(Records for processing begins)

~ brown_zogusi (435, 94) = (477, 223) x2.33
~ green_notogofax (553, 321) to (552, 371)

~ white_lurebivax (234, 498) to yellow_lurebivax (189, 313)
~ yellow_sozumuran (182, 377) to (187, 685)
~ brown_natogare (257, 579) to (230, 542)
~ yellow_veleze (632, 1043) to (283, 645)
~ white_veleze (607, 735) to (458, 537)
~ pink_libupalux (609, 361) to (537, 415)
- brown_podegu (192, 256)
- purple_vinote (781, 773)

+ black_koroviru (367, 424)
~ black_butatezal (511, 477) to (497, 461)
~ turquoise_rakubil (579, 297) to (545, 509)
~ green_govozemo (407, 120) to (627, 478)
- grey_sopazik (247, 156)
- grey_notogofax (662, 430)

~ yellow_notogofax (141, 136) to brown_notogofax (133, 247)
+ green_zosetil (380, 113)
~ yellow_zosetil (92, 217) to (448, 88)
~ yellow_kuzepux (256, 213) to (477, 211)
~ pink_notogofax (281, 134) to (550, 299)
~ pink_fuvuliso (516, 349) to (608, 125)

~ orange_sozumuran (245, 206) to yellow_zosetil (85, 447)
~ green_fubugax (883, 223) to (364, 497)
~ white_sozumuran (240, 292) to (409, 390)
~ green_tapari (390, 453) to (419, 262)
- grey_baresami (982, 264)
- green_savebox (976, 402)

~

(Records for processing ends)

### Exercise
After finding the line that contains "to (552, 371)" in the records above, copy that line and each one after it exactly, through the final line.

### Completed exercise
~ green_notogofax (553, 321) to (552, 371)

~ white_lurebivax (234, 498) to yellow_lurebivax (189, 313)
~ yellow_sozumuran (182, 377) to (187, 685)
~ brown_natogare (257, 579) to (230, 542)
~ yellow_veleze (632, 1043) to (283, 645)
~ white_veleze (607, 735) to (458, 537)
~ pink_libupalux (609, 361) to (537, 415)
- brown_podegu (192, 256)
- purple_vinote (781, 773)

+ black_koroviru (367, 424)
~ black_butatezal (511, 477) to (497, 461)
~ turquoise_rakubil (579, 297) to (545, 509)
~ green_govozemo (407, 120) to (627, 478)
- grey_sopazik (247, 156)
- grey_notogofax (662, 430)

~ yellow_notogofax (141, 136) to brown_notogofax (133, 247)
+ green_zosetil (380, 113)
~ yellow_zosetil (92, 217) to (448, 88)
~ yellow_kuzepux (256, 213) to (477, 211)
~ pink_notogofax (281, 134) to (550, 299)
~ pink_fuvuliso (516, 349) to (608, 125)

~ orange_sozumuran (245, 206) to yellow_zosetil (85, 447)
~ green_fubugax (883, 223) to (364, 497)
~ white_sozumuran (240, 292) to (409, 390)
~ green_tapari (390, 453) to (419, 262)
- grey_baresami (982, 264)
- green_savebox (976, 402)

~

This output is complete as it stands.